Task brief:
Show all lines of the listing that contain the word "none".

Material supplied:

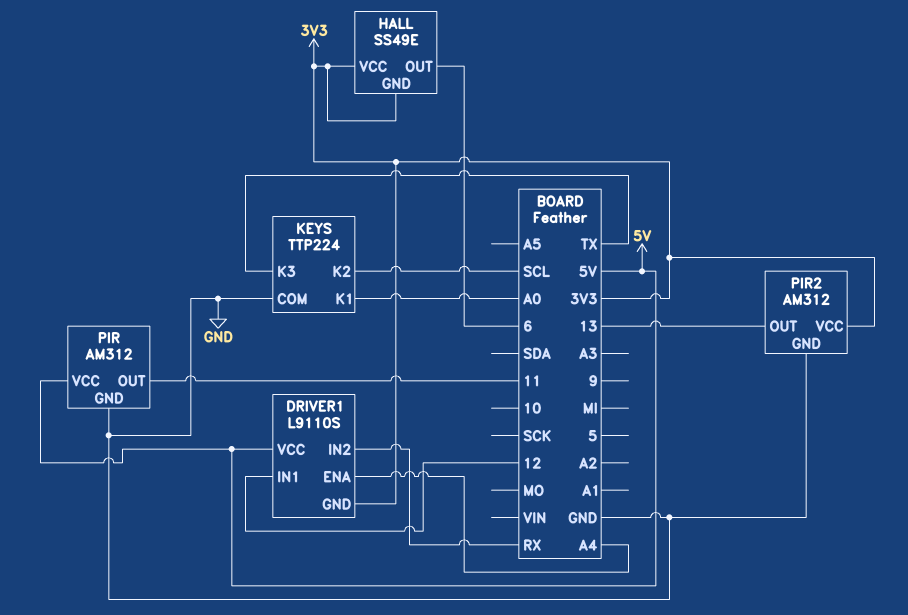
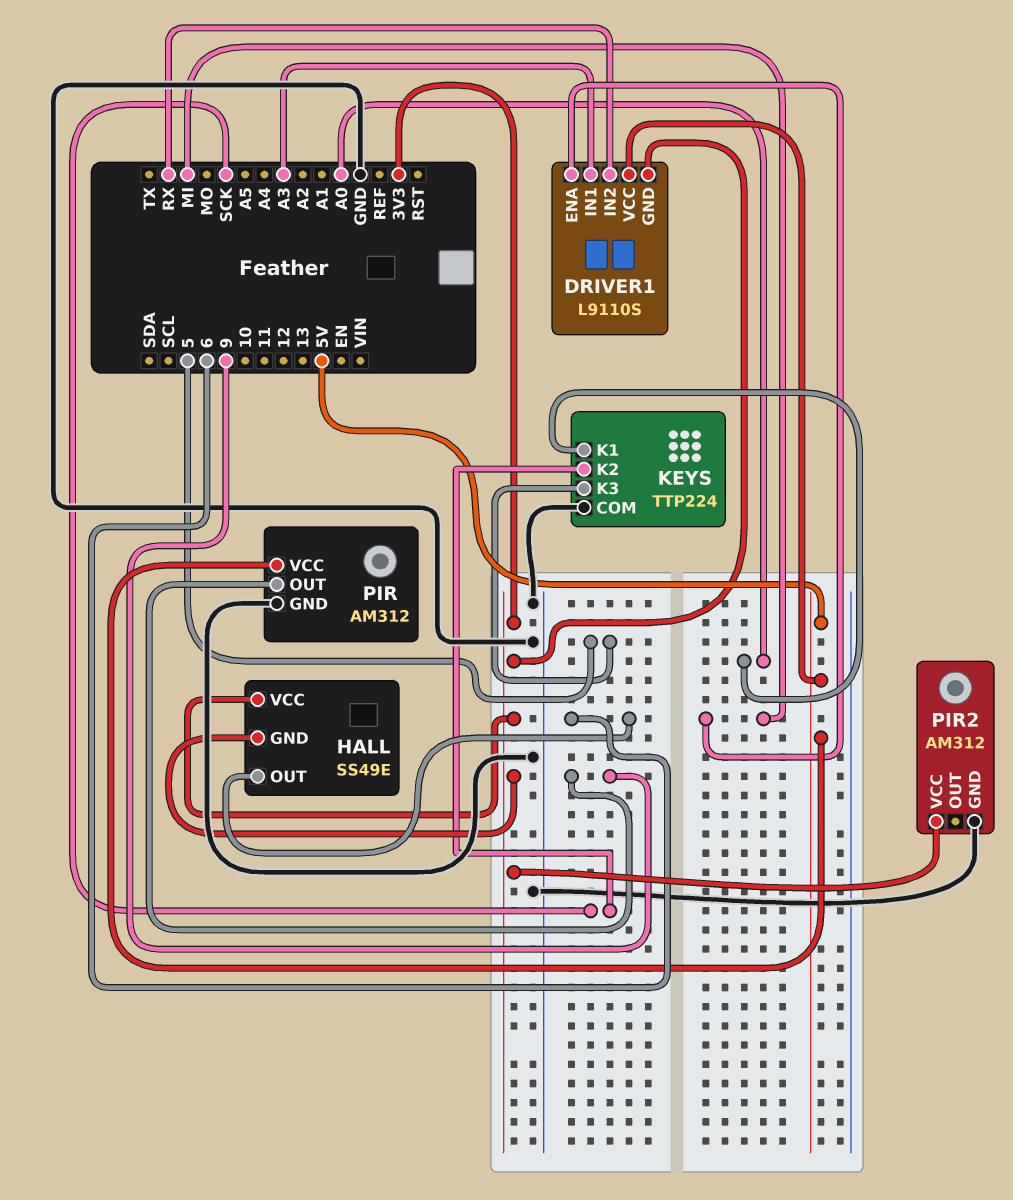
DRIVER1 pin ENA: A4 -> MI
DRIVER1 pin IN1: 12 -> A3
KEYS pin K2: SCL -> SCK
KEYS pin K3: TX -> 5
PIR pin OUT: 11 -> 9
PIR2 pin OUT: 13 -> none

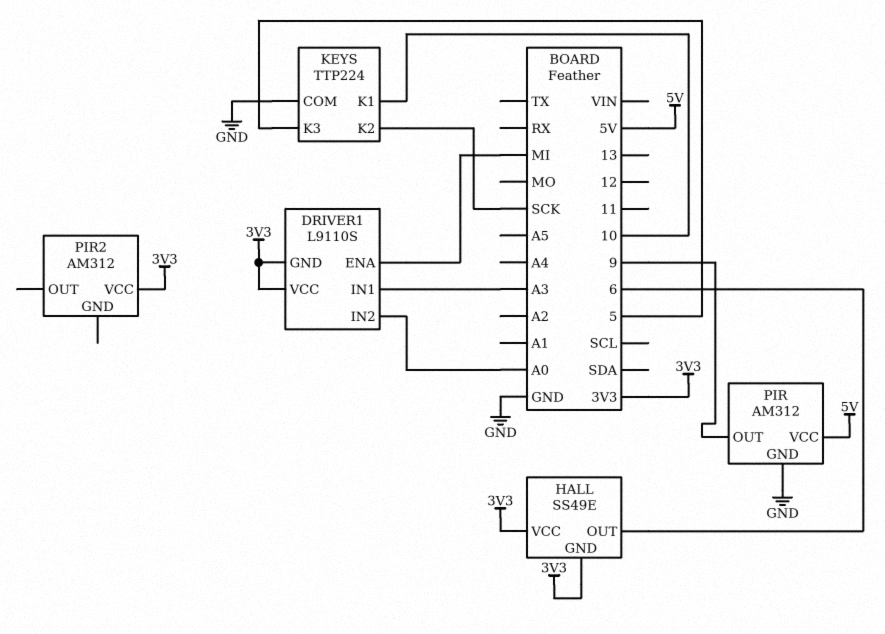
DRIVER1 pin IN2: RX -> A0
DRIVER1 pin VCC: 5V -> 3V3
KEYS pin K1: A0 -> 10
PIR2 pin GND: GND -> none

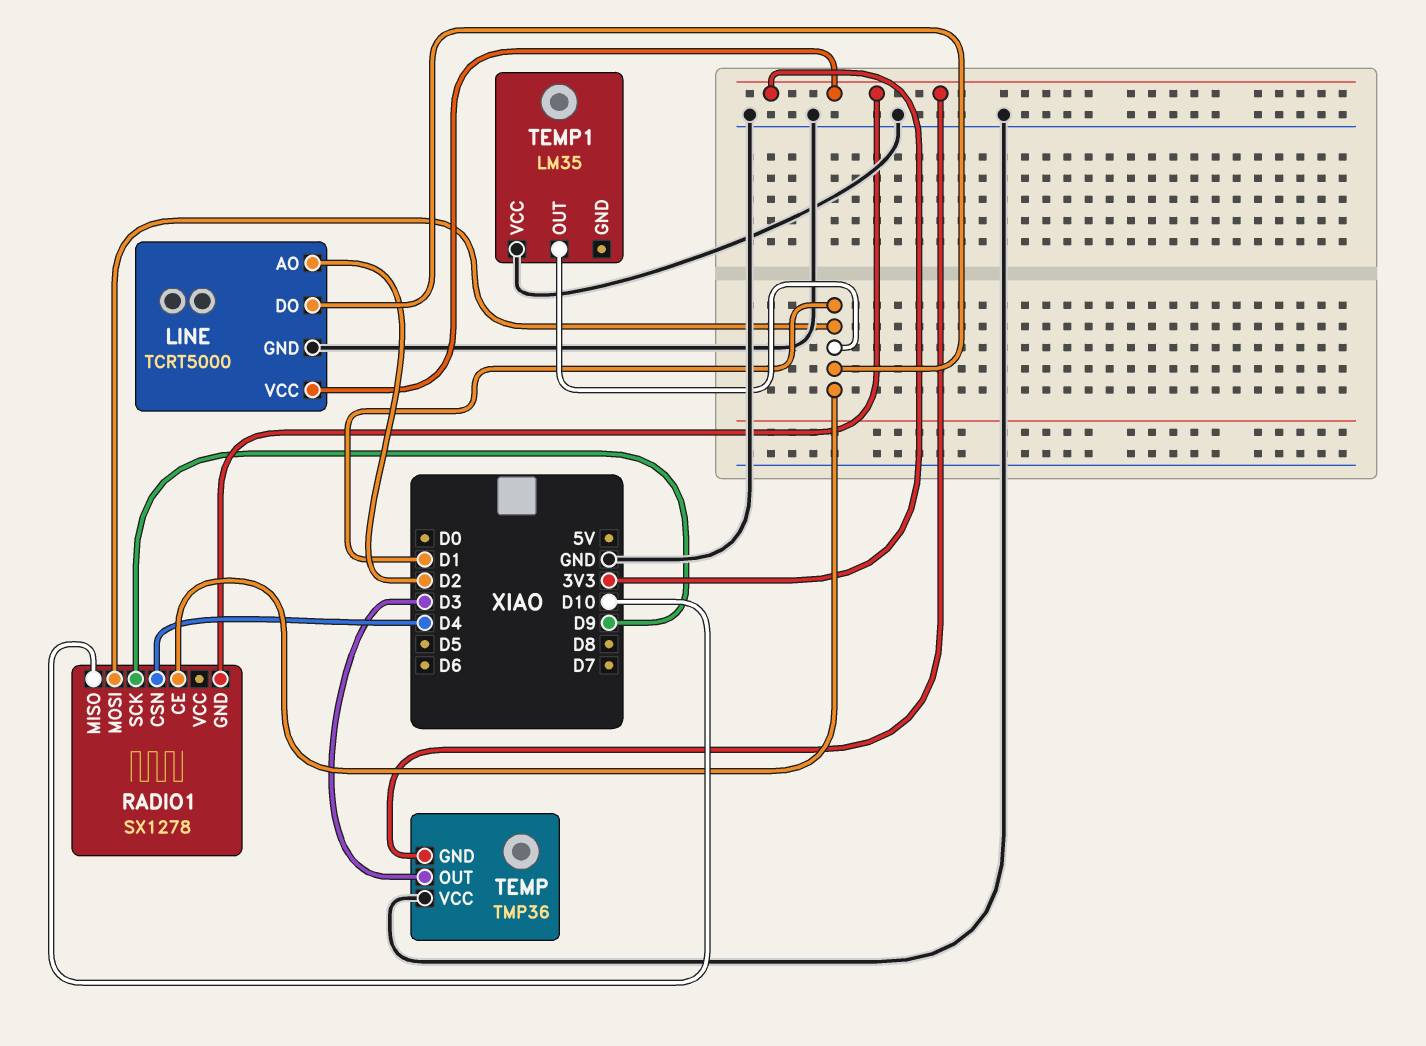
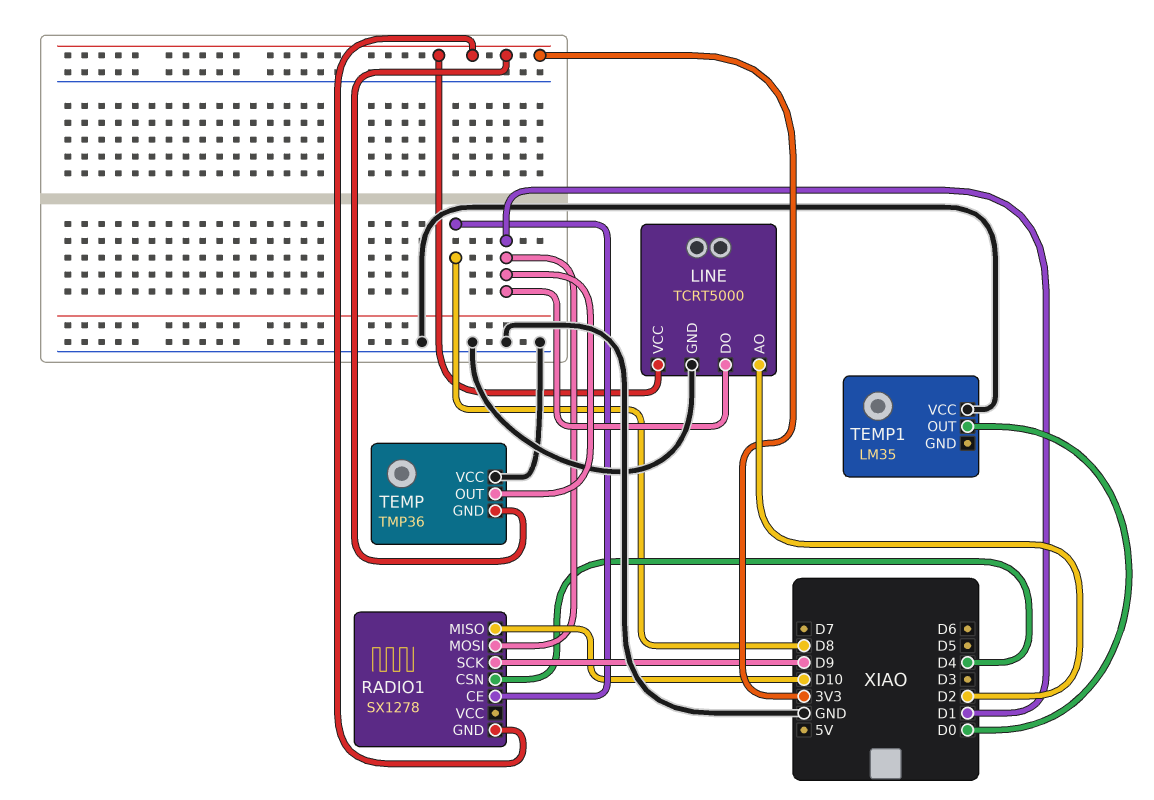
RADIO1 pin CE: D1 -> D8
TEMP pin OUT: D3 -> D1
TEMP1 pin OUT: D1 -> D0

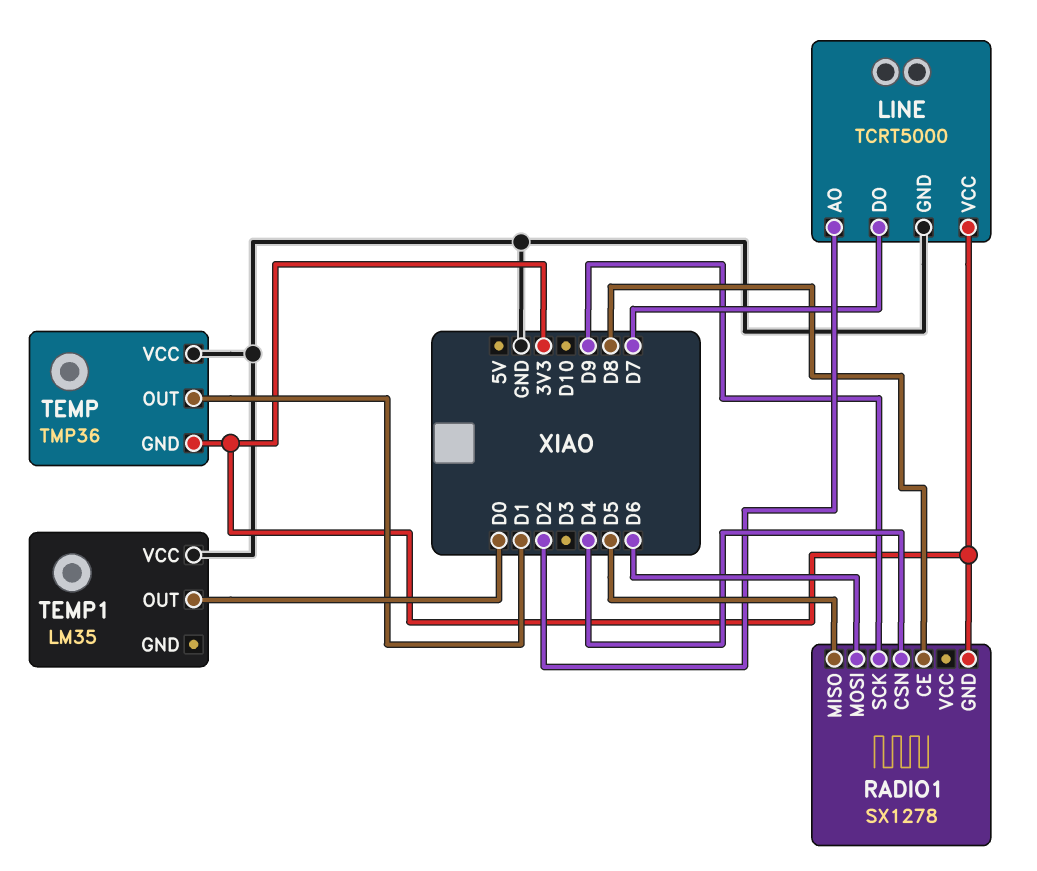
LINE pin DO: D1 -> D7
RADIO1 pin MISO: D10 -> D5
RADIO1 pin MOSI: D1 -> D6

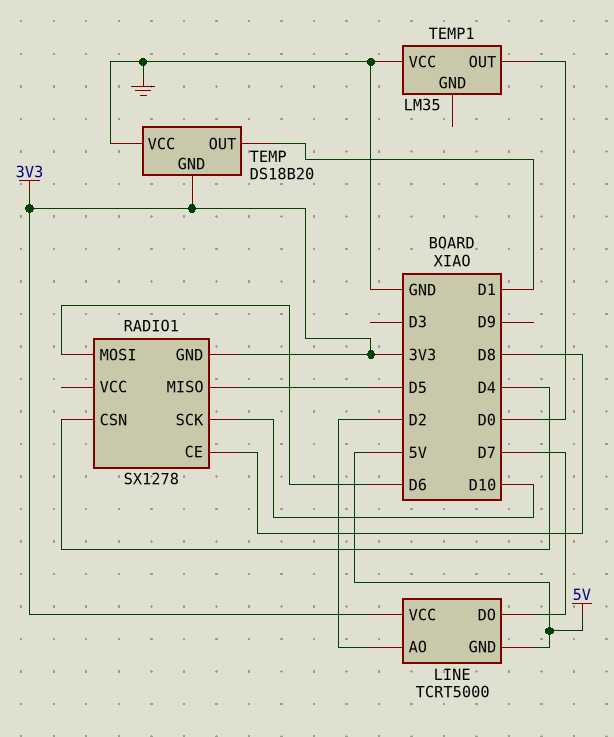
LINE pin GND: GND -> 5V
RADIO1 pin SCK: D9 -> D10
TEMP: TMP36 -> DS18B20

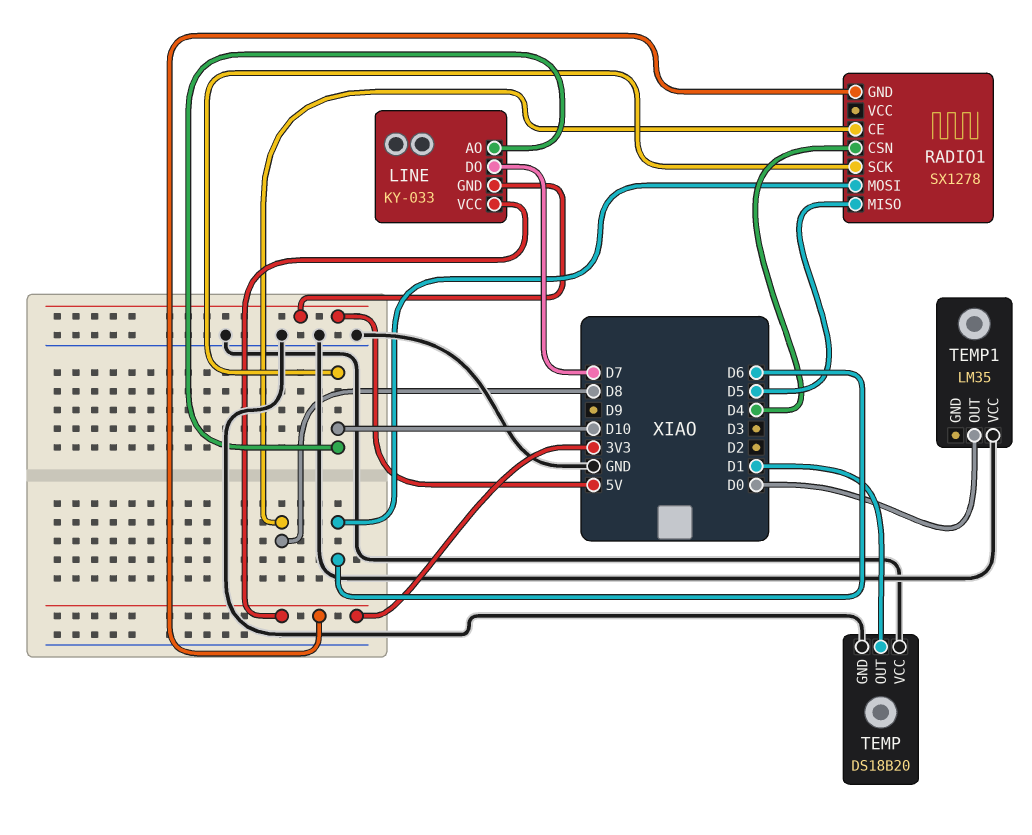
LINE: TCRT5000 -> KY-033
LINE pin AO: D2 -> D10
TEMP pin GND: 3V3 -> GND

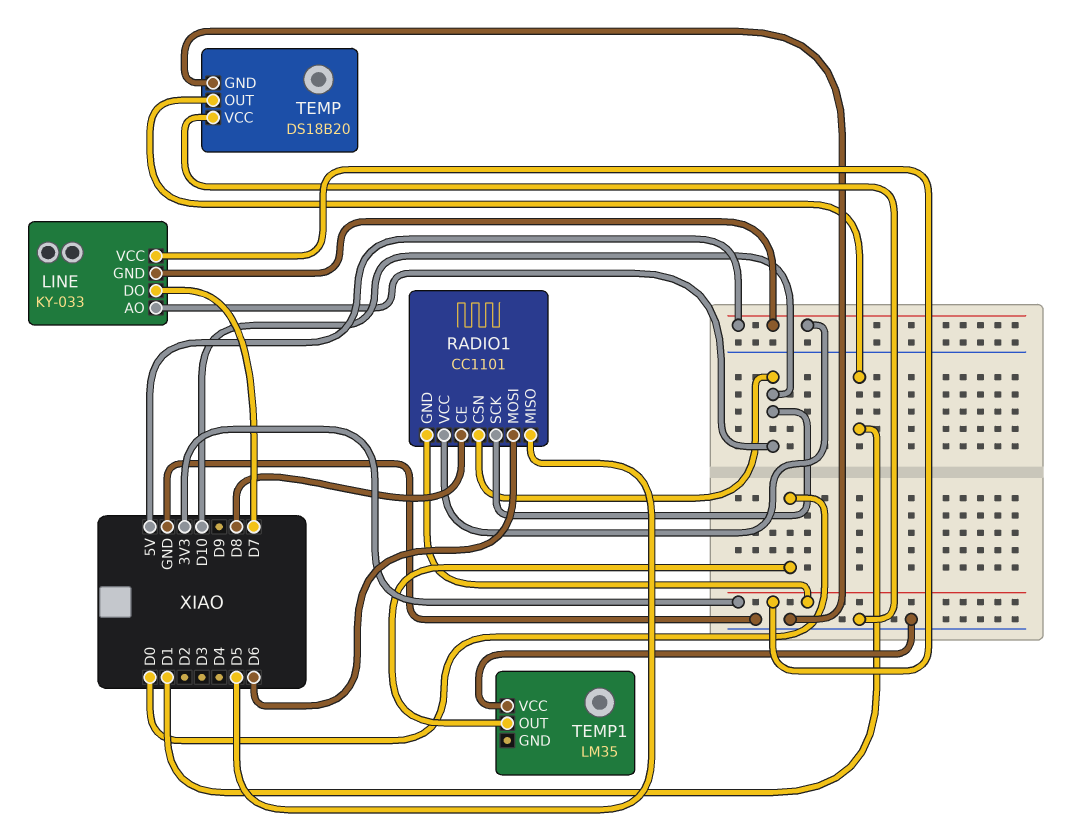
RADIO1: SX1278 -> CC1101
RADIO1 pin CSN: D4 -> D10
RADIO1 pin VCC: none -> 5V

Written answer:
PIR2 pin OUT: 13 -> none
PIR2 pin GND: GND -> none
RADIO1 pin VCC: none -> 5V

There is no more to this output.